• [TASK ITEM]:
Find the string "truskawka" in the entries and copy each line that has it.
START RECORDS FOR THIS EXERCISE
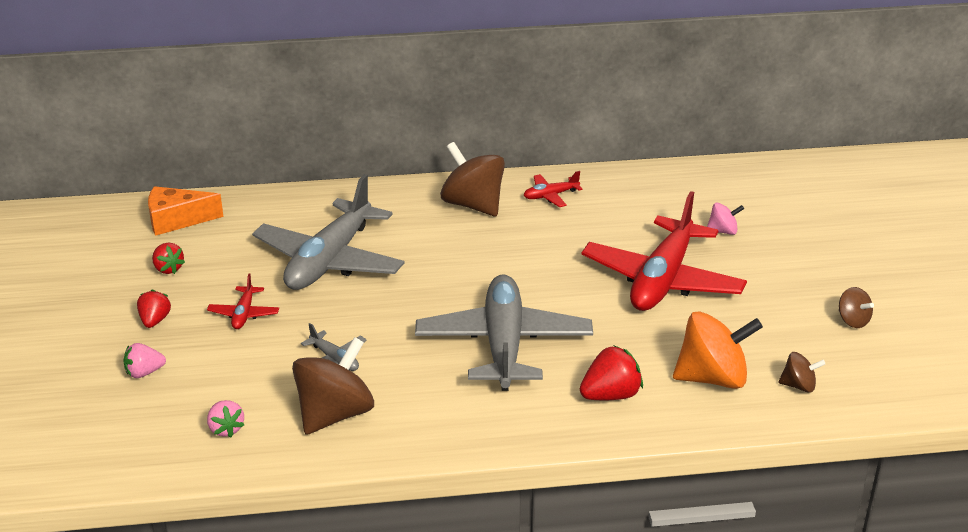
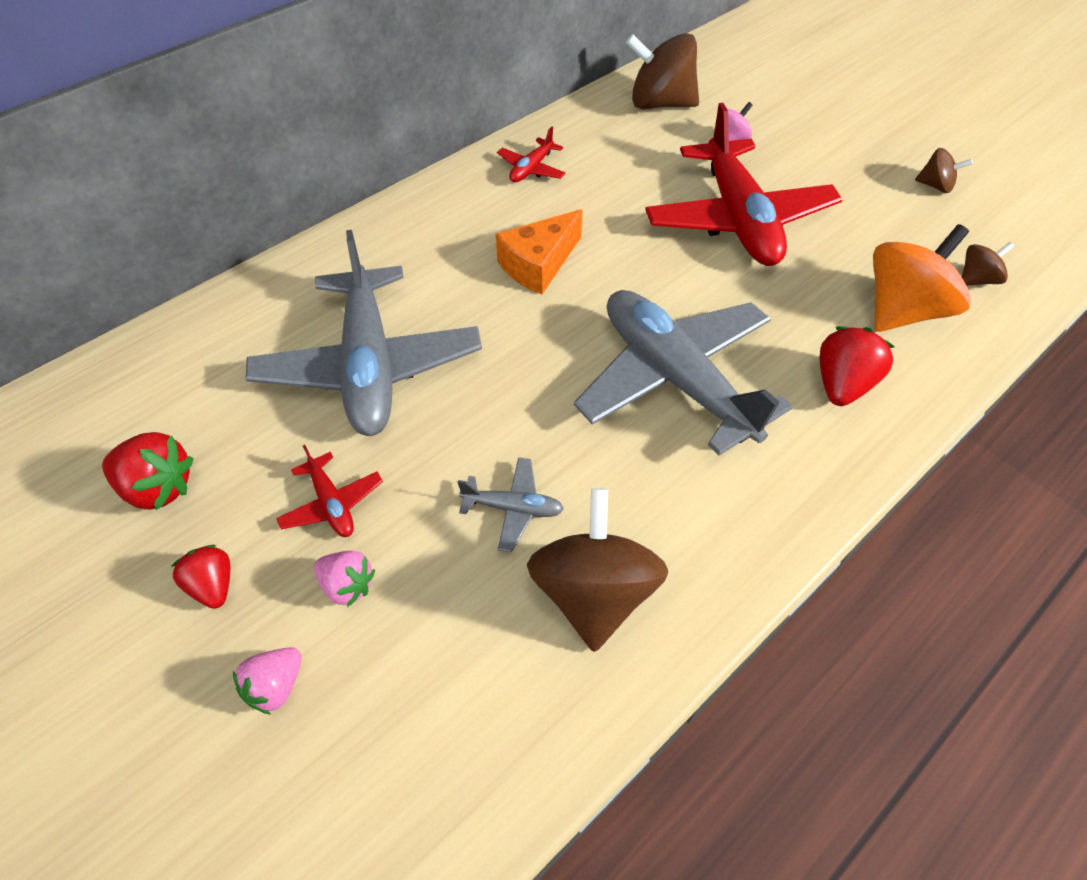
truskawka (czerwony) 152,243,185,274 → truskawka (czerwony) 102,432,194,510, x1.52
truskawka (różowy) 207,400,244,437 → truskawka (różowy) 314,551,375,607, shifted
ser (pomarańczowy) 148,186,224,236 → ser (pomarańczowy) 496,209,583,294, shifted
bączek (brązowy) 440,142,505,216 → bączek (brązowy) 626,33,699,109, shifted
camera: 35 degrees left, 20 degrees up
END RECORDS FOR THIS EXERCISE
• [RESULT FOR THIS TASK]:
truskawka (czerwony) 152,243,185,274 → truskawka (czerwony) 102,432,194,510, x1.52
truskawka (różowy) 207,400,244,437 → truskawka (różowy) 314,551,375,607, shifted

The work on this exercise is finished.